Written problem:
Copy out the records between the lines holding "Give the centreline" and "road 4 (unclassified): [(307,461),(417,511)]", inclusive, and change "ordered" to "sorted" while leaving everything else as it stands.

Material provided:

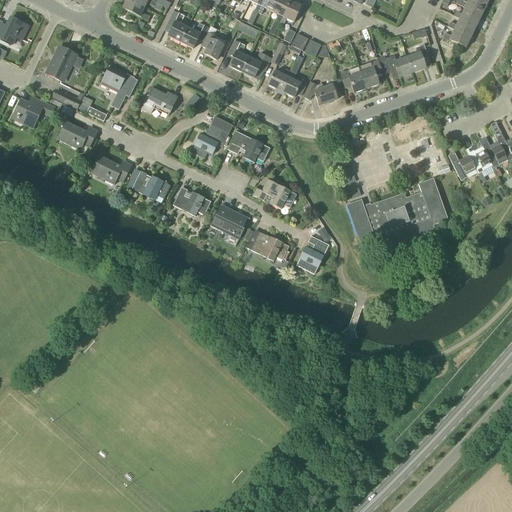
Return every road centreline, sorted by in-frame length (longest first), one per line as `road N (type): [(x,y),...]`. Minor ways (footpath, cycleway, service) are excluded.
road 1 (residential): [(219,86),(273,117),(322,129),(465,80)]
road 2 (primary): [(358,511),(511,353)]
road 3 (unclassified): [(398,511),(511,392)]
road 4 (residential): [(294,234),(156,157)]
road 5 (residential): [(95,28),(219,86)]
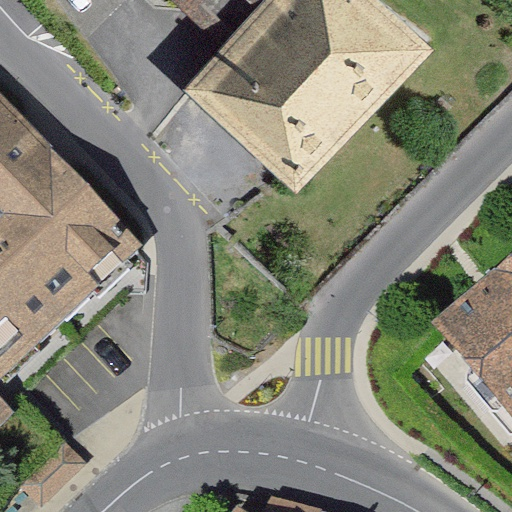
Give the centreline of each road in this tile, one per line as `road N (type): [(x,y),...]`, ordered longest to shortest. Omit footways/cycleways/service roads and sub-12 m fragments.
road 1 (residential): [(177,453),(186,251),(0,34)]
road 2 (residential): [(307,461),(330,354),(363,297),(511,148)]
road 3 (unclassified): [(177,453),(220,448),(307,461)]
road 4 (unclassified): [(307,461),(417,511)]
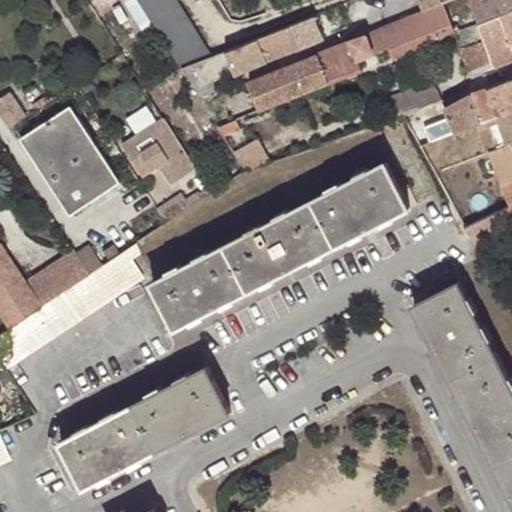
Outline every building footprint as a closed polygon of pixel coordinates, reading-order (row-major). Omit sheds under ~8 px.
[(140,0),(148,11),(184,68),(216,55),(196,24),(179,0),(140,0)] [(421,0),(427,10),(445,2),(450,0),(421,0)] [(511,10),(511,0),(472,0),(480,23),(503,14),(511,10)] [(457,34),(445,2),(427,10),(382,28),(391,48),(395,58),(457,34)] [(511,29),(511,10),(503,14),(509,31),(511,29)] [(485,40),(493,67),(511,59),(511,42),(509,31),(503,14),(480,23),(480,25),(485,40)] [(326,39),(316,17),(258,39),(270,61),(326,39)] [(480,25),(457,34),(462,48),(485,40),(480,25)] [(391,48),(382,28),(321,52),(333,82),(365,70),(361,59),(391,48)] [(270,61),(258,39),(226,51),(237,74),(247,70),(270,61)] [(462,48),(471,76),(493,67),(485,40),(462,48)] [(216,55),(184,68),(202,97),(219,90),(216,83),(237,74),(226,51),(216,55)] [(275,69),(288,100),(308,92),(333,82),(321,52),(277,68),(275,69)] [(251,81),(263,110),(288,100),(275,69),(251,81)] [(497,119),(511,112),(511,80),(487,90),(497,119)] [(435,103),(442,101),(435,81),(408,91),(401,93),(409,113),(419,110),(435,103)] [(482,124),(497,119),(487,90),(472,95),(472,97),(482,124)] [(404,115),(409,113),(401,93),(387,99),(394,119),(404,115)] [(0,109),(11,126),(25,118),(11,97),(0,103),(0,109)] [(482,124),(472,97),(446,109),(454,126),(456,132),(457,133),(480,125),(482,124)] [(435,103),(419,110),(421,116),(437,111),(435,103)] [(73,215),(123,183),(73,106),(23,139),(73,215)] [(492,150),(511,142),(511,112),(497,119),(482,124),(480,125),(489,151),(492,150)] [(238,119),(221,128),(227,135),(242,128),(238,119)] [(175,191),(199,176),(165,124),(125,150),(146,181),(163,170),(175,191)] [(456,132),(454,126),(418,139),(421,145),(444,136),(456,132)] [(421,145),(428,159),(450,150),(444,136),(421,145)] [(511,142),(492,150),(503,184),(511,179),(511,142)] [(334,247),(412,208),(388,162),(311,201),(334,247)] [(511,179),(503,184),(511,206),(498,213),(465,227),(468,231),(479,246),(511,229),(511,179)] [(490,190),(498,213),(511,206),(503,184),(490,190)] [(257,287),(334,247),(311,201),(233,241),(257,287)] [(179,326),(257,287),(233,241),(156,281),(179,326)] [(0,310),(11,327),(91,274),(77,253),(73,247),(24,279),(0,242),(0,310)] [(91,274),(104,266),(90,245),(77,253),(91,274)] [(143,278),(125,252),(104,266),(91,274),(11,327),(0,333),(0,361),(4,368),(143,278)] [(454,378),(500,355),(460,275),(414,298),(454,378)] [(494,458),(511,449),(511,378),(500,355),(454,378),(494,458)] [(162,450),(239,410),(216,364),(138,404),(162,450)] [(83,489),(162,450),(138,404),(60,443),(83,489)] [(0,464),(12,459),(0,431),(0,464)] [(511,494),(511,449),(494,458),(511,494)] [(155,511),(151,503),(133,511),(155,511)]
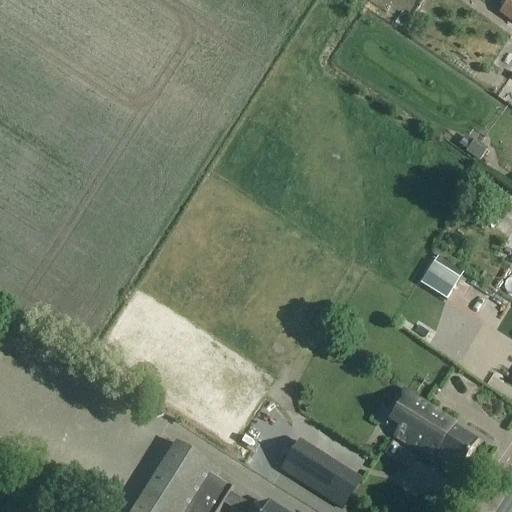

Output of the exercise:
Give the centreline of each road in this tile, one per line as `road N (type): [(x,y),...]`, sorted longest to shortest. Omit footways/cycleways/service roads and sub-12 m fragments.
road 1 (residential): [(177,453),(186,251),(0,34)]
road 2 (residential): [(307,461),(330,354),(363,297),(511,148)]
road 3 (unclassified): [(177,453),(220,448),(307,461)]
road 4 (unclassified): [(307,461),(417,511)]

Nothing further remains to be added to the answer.